======== EXTRACTED MATERIAL

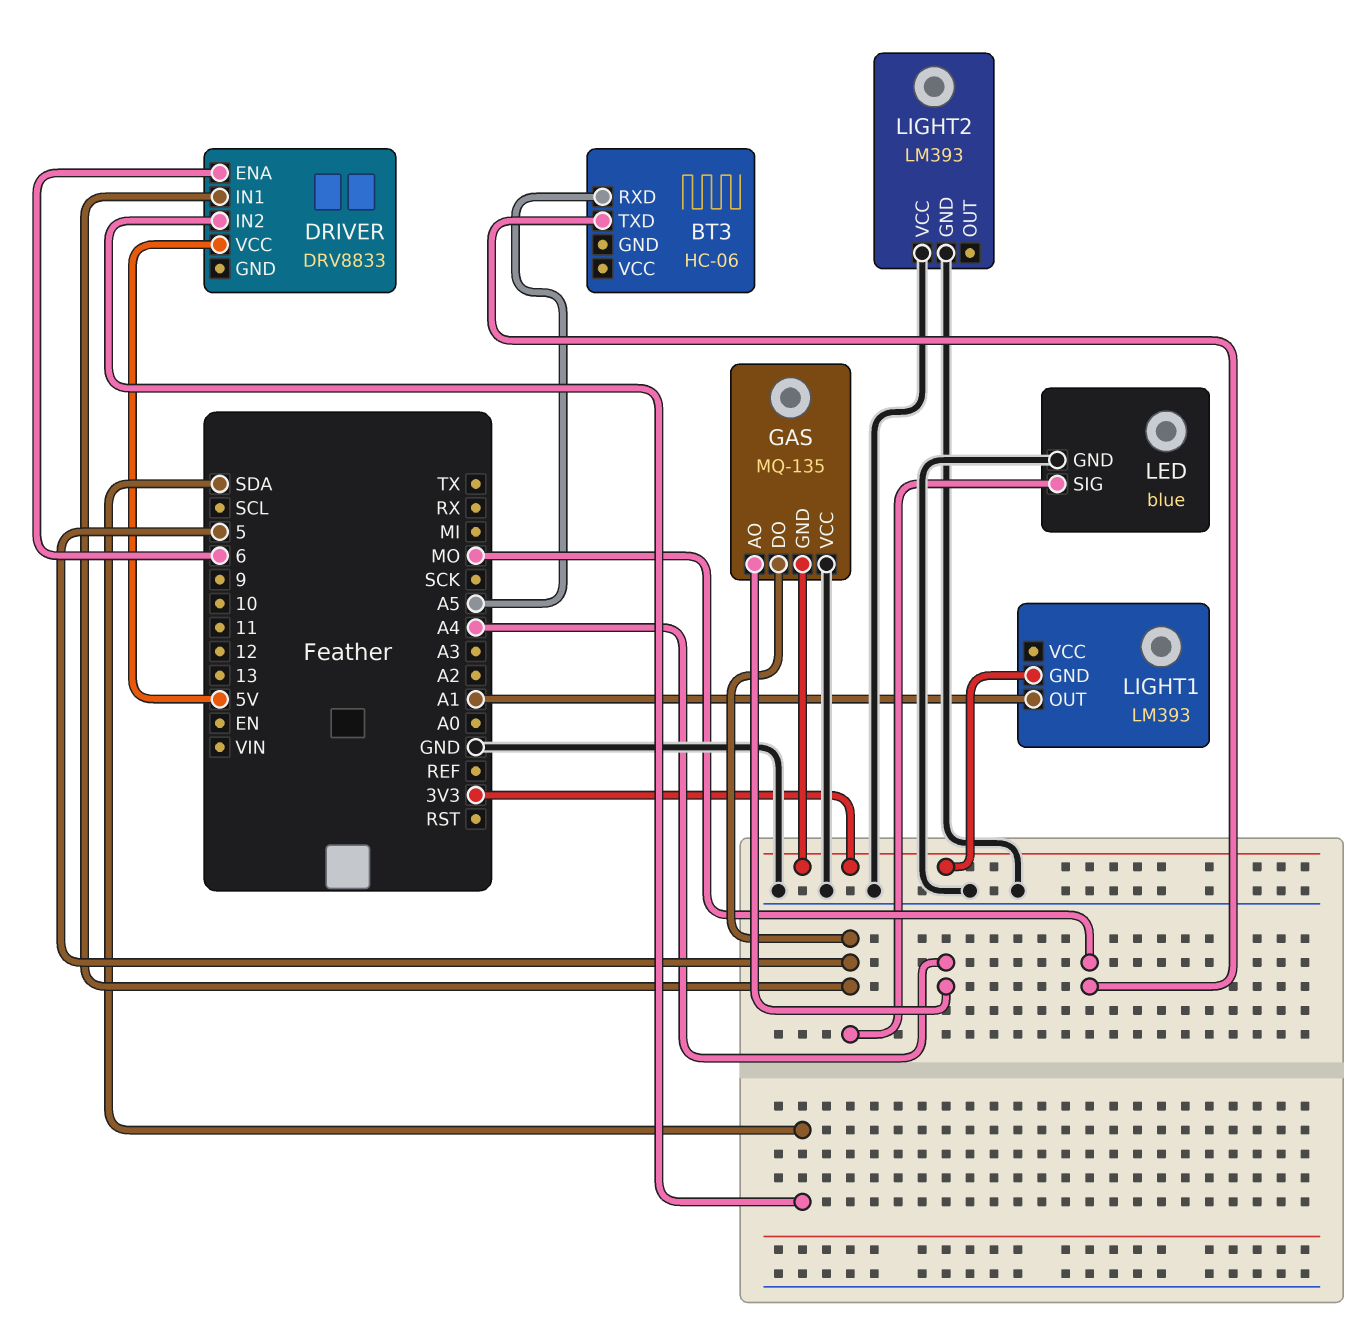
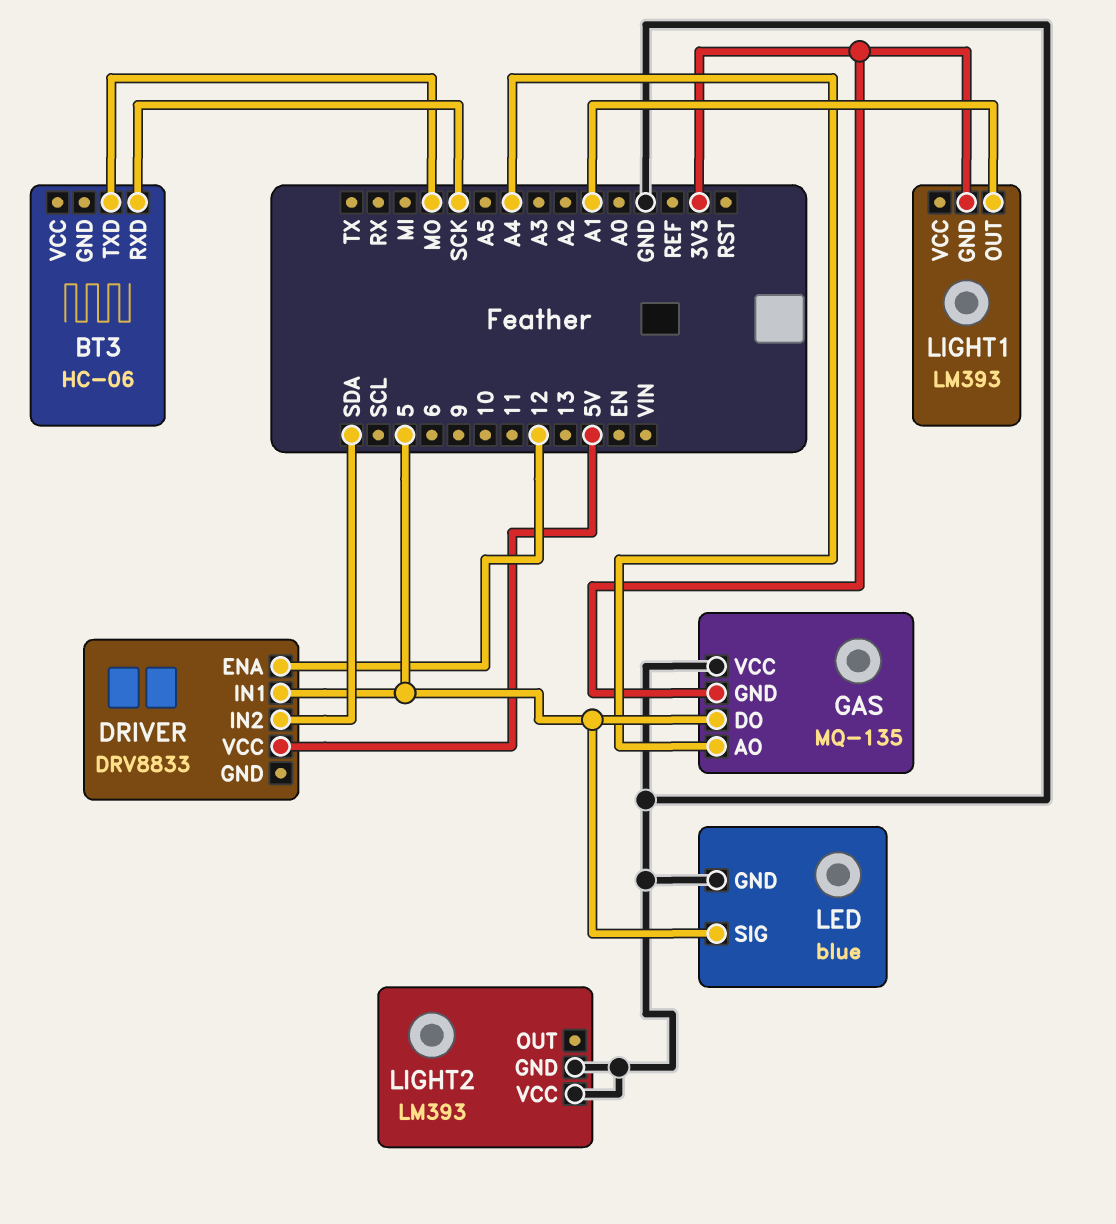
BT3 pin RXD: A5 -> SCK
DRIVER pin ENA: 6 -> 12

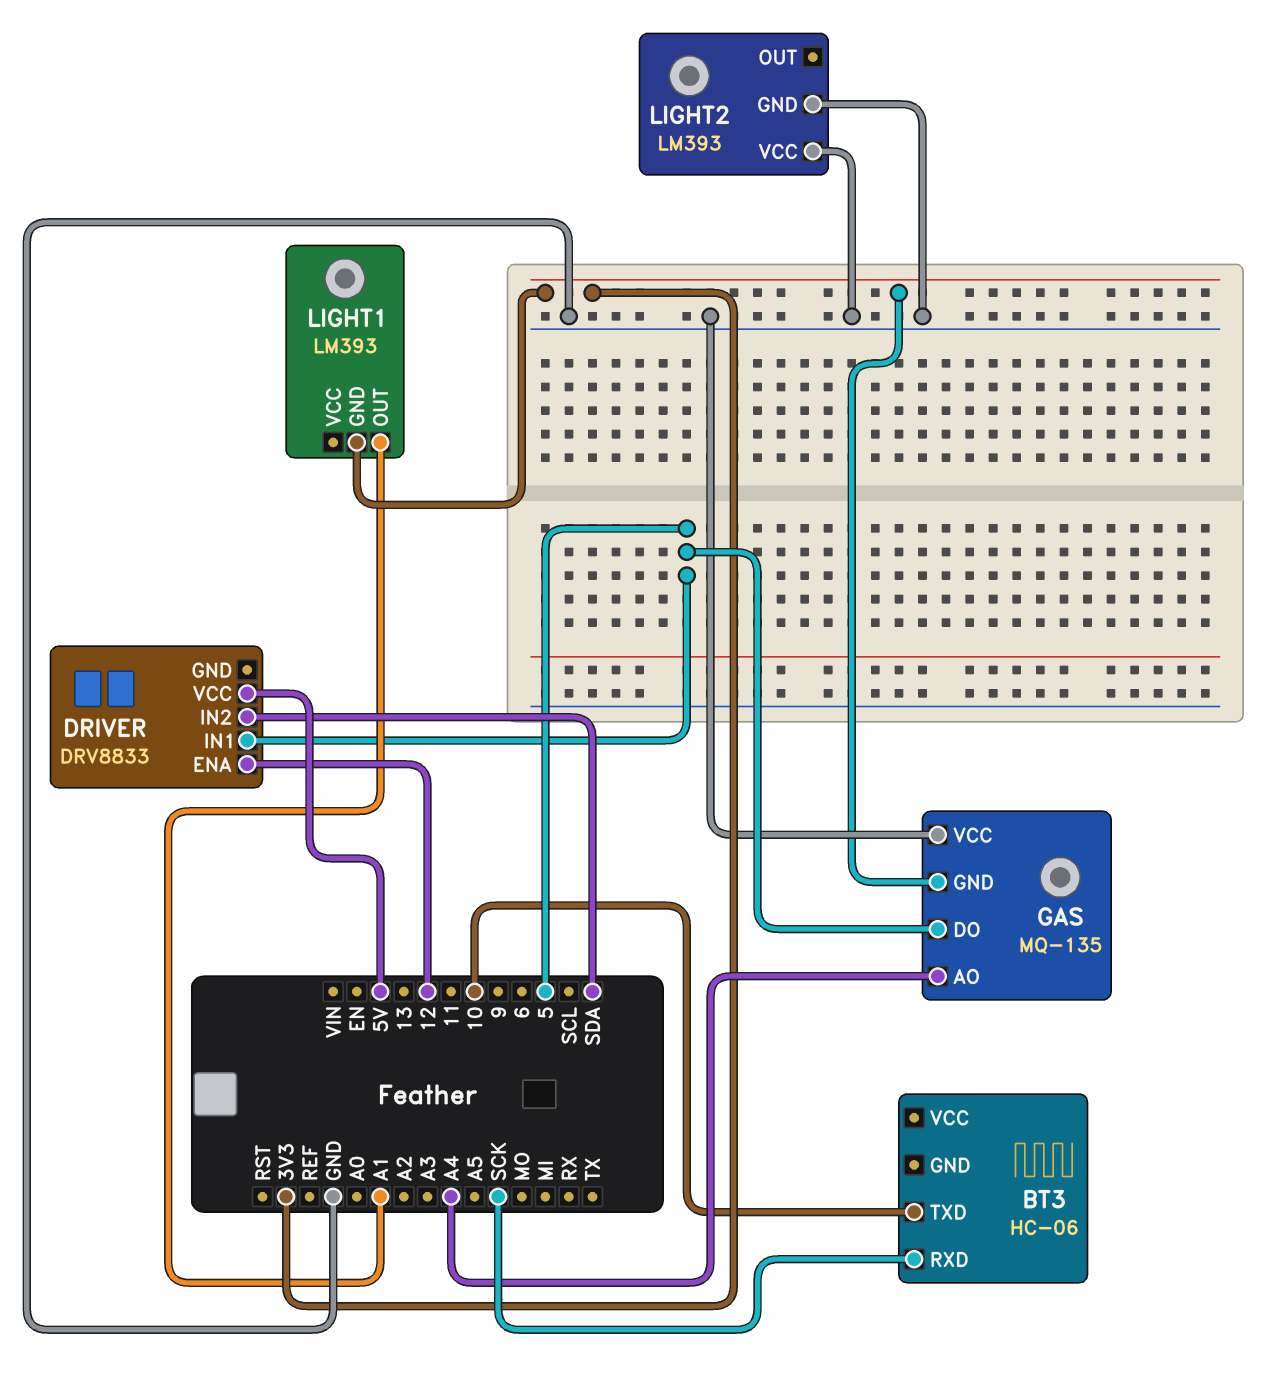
BT3 pin TXD: MO -> 10
LED: blue -> none
LED pin GND: GND -> none
LED pin SIG: 5 -> none

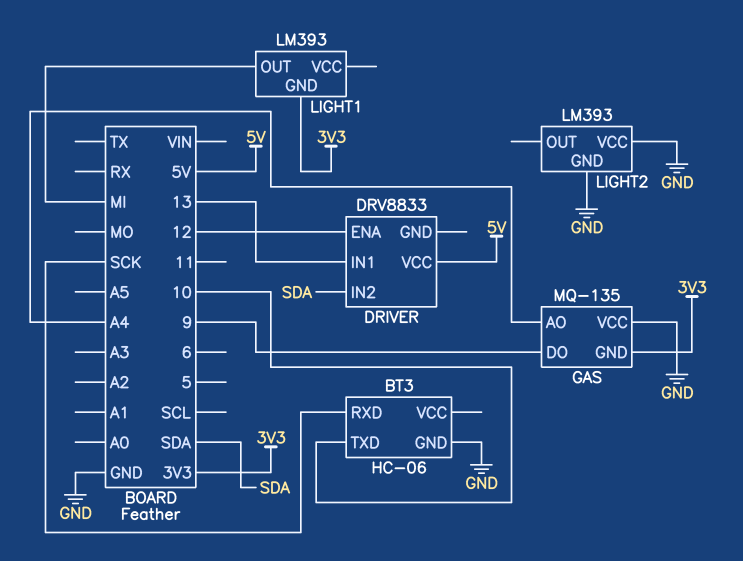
BT3 pin GND: none -> GND
DRIVER pin IN1: 5 -> 13
GAS pin DO: 5 -> 9
LIGHT1 pin OUT: A1 -> MI

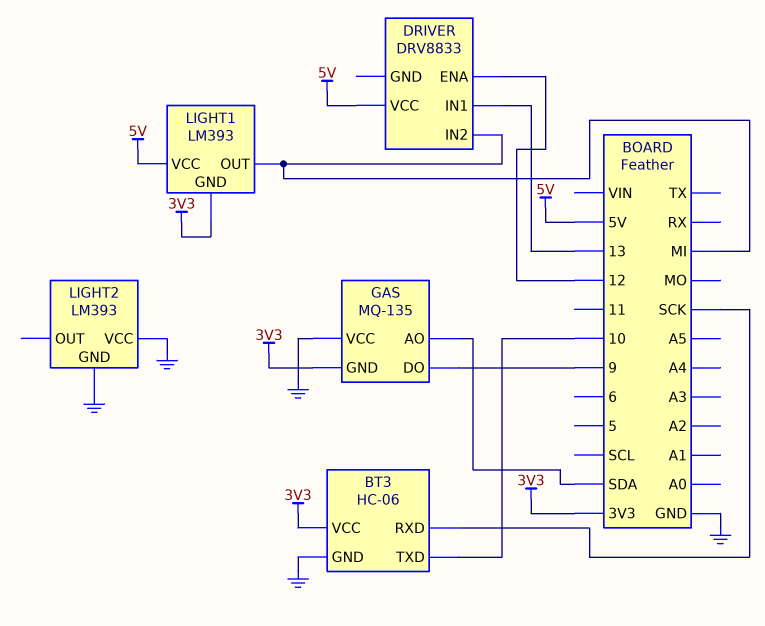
BT3 pin VCC: none -> 3V3
DRIVER pin IN2: SDA -> MI
GAS pin AO: A4 -> SDA
LIGHT1 pin VCC: none -> 5V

================

Exact copies of the lines from the one holding "BT3 pin VCC: none -> 3V3" through the last line above, and only those, make up the answer.

BT3 pin VCC: none -> 3V3
DRIVER pin IN2: SDA -> MI
GAS pin AO: A4 -> SDA
LIGHT1 pin VCC: none -> 5V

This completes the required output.